▶ Data provided
───

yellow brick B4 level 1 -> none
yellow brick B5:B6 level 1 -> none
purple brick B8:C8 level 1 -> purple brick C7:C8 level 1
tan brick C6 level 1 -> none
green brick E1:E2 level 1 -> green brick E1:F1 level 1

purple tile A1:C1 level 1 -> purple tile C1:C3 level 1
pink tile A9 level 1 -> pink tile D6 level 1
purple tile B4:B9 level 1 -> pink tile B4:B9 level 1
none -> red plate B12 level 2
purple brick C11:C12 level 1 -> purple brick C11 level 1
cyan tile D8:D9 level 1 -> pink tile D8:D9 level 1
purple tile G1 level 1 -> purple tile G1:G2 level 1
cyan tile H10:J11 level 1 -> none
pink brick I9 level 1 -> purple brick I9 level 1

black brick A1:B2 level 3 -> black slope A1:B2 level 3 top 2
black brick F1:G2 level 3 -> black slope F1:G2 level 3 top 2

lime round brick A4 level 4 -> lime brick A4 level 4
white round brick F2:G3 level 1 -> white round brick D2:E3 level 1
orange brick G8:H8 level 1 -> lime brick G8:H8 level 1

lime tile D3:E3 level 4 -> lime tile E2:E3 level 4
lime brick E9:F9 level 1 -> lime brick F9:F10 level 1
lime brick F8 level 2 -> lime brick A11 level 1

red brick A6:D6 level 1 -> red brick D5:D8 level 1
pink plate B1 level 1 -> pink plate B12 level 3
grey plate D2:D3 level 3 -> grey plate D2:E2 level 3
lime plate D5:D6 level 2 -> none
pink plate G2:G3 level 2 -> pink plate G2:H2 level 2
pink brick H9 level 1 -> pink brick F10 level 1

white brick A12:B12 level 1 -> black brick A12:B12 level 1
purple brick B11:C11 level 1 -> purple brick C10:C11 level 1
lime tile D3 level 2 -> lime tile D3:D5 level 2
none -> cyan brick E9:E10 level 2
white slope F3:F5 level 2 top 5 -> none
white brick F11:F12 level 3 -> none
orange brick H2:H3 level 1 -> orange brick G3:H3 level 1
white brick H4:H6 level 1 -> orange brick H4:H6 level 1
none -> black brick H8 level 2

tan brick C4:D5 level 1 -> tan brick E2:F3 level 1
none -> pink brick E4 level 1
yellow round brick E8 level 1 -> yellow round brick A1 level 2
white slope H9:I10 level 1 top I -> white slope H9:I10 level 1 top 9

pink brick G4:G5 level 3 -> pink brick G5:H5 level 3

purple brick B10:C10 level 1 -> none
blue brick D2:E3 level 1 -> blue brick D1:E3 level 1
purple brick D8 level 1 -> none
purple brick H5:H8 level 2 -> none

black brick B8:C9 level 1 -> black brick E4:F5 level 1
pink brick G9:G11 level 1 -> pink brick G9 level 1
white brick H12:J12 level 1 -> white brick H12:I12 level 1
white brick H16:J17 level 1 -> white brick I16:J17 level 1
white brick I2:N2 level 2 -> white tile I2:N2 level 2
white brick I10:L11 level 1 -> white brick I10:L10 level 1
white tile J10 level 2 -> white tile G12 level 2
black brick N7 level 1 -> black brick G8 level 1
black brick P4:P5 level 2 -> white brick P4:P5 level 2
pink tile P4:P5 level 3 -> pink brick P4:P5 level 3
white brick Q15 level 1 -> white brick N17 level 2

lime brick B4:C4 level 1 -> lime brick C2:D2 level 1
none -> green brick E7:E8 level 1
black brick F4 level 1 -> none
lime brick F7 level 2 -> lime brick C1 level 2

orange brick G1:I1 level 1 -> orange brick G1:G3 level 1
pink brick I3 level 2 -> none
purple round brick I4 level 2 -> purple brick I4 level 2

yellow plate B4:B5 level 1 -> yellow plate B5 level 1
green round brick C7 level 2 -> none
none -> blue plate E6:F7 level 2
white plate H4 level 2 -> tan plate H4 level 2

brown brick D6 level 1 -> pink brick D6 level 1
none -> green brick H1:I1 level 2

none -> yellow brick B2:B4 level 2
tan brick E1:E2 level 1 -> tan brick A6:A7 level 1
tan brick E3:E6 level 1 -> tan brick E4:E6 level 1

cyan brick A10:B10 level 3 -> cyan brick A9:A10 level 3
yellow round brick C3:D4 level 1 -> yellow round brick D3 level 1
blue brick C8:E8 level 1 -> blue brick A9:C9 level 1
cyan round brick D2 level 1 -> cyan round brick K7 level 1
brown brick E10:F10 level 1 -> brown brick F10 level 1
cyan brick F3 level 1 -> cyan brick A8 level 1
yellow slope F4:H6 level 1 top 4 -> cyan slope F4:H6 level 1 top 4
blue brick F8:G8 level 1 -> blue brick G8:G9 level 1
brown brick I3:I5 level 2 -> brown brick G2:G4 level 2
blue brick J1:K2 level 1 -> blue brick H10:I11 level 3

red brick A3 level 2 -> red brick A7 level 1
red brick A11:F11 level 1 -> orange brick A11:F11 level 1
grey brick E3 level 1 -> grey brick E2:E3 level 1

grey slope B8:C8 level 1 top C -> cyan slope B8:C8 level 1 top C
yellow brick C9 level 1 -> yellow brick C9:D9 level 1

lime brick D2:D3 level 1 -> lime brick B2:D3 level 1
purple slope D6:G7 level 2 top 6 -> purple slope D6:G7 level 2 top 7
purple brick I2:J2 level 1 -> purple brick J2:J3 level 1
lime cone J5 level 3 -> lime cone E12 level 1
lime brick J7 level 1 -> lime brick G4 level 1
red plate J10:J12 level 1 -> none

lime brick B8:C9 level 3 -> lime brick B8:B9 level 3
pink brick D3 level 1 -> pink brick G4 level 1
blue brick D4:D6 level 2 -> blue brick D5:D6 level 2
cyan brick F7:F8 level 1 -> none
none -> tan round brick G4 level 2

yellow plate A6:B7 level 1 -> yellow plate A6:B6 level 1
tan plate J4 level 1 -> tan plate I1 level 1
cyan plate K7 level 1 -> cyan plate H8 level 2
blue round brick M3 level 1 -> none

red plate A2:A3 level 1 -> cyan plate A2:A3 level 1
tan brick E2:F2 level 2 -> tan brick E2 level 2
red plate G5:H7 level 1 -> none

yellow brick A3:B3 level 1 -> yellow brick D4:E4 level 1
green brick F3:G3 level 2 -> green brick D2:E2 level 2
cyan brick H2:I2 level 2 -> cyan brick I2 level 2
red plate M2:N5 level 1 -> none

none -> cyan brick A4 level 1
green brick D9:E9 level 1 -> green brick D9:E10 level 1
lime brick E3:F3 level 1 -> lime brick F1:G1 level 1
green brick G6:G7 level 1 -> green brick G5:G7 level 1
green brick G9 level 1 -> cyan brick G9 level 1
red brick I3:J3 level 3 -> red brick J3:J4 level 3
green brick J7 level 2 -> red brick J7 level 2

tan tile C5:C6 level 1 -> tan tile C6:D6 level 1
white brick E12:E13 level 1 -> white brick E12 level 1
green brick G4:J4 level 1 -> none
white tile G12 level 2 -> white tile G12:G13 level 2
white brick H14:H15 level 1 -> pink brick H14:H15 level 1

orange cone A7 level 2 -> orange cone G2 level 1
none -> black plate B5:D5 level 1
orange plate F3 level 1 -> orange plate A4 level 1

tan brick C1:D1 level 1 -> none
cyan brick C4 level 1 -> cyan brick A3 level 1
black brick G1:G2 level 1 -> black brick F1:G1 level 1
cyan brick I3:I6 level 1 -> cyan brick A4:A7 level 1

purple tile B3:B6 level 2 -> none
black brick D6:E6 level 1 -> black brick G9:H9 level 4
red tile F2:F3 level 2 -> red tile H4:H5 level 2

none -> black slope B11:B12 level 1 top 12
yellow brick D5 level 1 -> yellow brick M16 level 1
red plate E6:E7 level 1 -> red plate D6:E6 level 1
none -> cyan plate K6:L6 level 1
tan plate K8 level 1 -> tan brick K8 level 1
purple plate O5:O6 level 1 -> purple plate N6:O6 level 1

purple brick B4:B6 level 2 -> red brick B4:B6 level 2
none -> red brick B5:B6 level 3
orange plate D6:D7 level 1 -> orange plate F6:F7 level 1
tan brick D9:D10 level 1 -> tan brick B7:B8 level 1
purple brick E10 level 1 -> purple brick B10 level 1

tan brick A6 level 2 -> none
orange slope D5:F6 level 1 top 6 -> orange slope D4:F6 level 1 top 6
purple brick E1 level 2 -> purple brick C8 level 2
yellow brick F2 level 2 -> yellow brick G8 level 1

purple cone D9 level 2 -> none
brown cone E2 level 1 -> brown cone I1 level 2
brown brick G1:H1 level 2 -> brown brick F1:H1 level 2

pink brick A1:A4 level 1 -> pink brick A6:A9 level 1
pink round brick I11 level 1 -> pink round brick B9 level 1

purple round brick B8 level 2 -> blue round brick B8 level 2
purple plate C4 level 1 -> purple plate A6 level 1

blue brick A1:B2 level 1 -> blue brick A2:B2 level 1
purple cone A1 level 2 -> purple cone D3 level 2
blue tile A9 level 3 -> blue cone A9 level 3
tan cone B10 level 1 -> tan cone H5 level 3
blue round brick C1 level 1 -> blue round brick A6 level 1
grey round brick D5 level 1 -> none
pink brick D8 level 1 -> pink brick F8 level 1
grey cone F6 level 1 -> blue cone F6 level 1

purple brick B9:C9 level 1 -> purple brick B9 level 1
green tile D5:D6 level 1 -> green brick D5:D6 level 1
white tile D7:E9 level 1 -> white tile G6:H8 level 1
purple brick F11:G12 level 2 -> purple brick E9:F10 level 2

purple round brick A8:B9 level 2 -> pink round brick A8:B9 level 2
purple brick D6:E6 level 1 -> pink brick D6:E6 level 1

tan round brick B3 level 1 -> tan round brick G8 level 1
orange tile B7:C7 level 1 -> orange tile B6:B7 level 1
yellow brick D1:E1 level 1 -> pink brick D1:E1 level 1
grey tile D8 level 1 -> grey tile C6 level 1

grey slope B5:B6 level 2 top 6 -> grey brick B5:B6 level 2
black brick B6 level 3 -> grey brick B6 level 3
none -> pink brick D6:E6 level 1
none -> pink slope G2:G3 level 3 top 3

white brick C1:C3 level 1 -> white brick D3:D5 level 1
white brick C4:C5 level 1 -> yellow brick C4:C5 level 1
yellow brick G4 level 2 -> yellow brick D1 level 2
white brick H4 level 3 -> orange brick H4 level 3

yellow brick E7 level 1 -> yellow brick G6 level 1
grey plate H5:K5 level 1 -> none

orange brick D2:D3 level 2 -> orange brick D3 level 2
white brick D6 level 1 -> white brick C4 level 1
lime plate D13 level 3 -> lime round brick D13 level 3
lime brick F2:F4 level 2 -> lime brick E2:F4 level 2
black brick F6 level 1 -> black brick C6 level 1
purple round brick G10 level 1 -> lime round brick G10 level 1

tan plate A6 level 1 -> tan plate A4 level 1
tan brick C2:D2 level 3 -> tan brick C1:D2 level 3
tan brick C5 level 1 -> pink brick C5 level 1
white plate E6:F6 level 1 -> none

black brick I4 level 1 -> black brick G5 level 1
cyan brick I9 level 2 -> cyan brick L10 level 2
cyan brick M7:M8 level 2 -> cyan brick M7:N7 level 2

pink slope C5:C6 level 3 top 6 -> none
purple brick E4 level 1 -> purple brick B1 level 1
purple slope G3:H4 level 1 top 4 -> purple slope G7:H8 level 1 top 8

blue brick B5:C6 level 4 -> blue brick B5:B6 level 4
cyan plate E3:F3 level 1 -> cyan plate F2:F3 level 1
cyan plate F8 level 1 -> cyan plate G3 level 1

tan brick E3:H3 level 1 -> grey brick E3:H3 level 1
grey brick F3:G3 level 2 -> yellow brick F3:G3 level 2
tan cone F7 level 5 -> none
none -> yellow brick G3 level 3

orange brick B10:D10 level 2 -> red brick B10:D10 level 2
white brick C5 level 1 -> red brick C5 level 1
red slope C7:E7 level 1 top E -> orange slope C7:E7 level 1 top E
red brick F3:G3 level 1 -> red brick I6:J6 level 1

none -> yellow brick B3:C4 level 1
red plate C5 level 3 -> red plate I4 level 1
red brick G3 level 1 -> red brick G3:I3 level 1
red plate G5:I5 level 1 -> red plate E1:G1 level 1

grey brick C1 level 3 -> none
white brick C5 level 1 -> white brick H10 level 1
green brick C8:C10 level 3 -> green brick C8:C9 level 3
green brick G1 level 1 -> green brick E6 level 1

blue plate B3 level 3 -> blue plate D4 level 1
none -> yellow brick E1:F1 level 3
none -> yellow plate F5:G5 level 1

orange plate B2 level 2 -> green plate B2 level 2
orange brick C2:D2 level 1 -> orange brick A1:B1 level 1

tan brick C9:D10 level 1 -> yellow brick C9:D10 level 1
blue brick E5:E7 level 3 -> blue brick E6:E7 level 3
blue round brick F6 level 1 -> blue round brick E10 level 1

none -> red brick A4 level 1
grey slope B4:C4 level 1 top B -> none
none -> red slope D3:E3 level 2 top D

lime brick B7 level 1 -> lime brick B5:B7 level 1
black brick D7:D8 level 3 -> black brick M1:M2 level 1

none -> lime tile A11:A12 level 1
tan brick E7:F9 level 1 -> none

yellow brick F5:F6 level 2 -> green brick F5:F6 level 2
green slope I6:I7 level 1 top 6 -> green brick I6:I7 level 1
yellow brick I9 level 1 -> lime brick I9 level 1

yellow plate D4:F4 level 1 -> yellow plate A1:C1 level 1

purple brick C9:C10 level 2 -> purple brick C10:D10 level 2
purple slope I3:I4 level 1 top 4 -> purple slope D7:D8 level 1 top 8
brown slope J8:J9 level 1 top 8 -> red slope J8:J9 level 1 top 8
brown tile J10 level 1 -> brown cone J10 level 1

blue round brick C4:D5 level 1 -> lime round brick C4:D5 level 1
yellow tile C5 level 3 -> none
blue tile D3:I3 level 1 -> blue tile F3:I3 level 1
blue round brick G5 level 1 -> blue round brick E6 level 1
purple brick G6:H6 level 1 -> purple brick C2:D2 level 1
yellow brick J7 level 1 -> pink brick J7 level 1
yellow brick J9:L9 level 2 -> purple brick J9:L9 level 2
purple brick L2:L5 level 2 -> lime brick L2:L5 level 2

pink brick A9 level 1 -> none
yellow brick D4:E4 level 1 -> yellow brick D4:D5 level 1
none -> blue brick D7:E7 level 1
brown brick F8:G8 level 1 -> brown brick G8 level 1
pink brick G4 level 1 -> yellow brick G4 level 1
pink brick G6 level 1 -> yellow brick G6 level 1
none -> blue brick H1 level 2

───

▶ Exercise aim
From the line containing "white round brick F2:G3" down to the line containing "white brick H4:H6" in the material above, reproduce every line exactly, including the two end lines.

▶ Answer section
white round brick F2:G3 level 1 -> white round brick D2:E3 level 1
orange brick G8:H8 level 1 -> lime brick G8:H8 level 1

lime tile D3:E3 level 4 -> lime tile E2:E3 level 4
lime brick E9:F9 level 1 -> lime brick F9:F10 level 1
lime brick F8 level 2 -> lime brick A11 level 1

red brick A6:D6 level 1 -> red brick D5:D8 level 1
pink plate B1 level 1 -> pink plate B12 level 3
grey plate D2:D3 level 3 -> grey plate D2:E2 level 3
lime plate D5:D6 level 2 -> none
pink plate G2:G3 level 2 -> pink plate G2:H2 level 2
pink brick H9 level 1 -> pink brick F10 level 1

white brick A12:B12 level 1 -> black brick A12:B12 level 1
purple brick B11:C11 level 1 -> purple brick C10:C11 level 1
lime tile D3 level 2 -> lime tile D3:D5 level 2
none -> cyan brick E9:E10 level 2
white slope F3:F5 level 2 top 5 -> none
white brick F11:F12 level 3 -> none
orange brick H2:H3 level 1 -> orange brick G3:H3 level 1
white brick H4:H6 level 1 -> orange brick H4:H6 level 1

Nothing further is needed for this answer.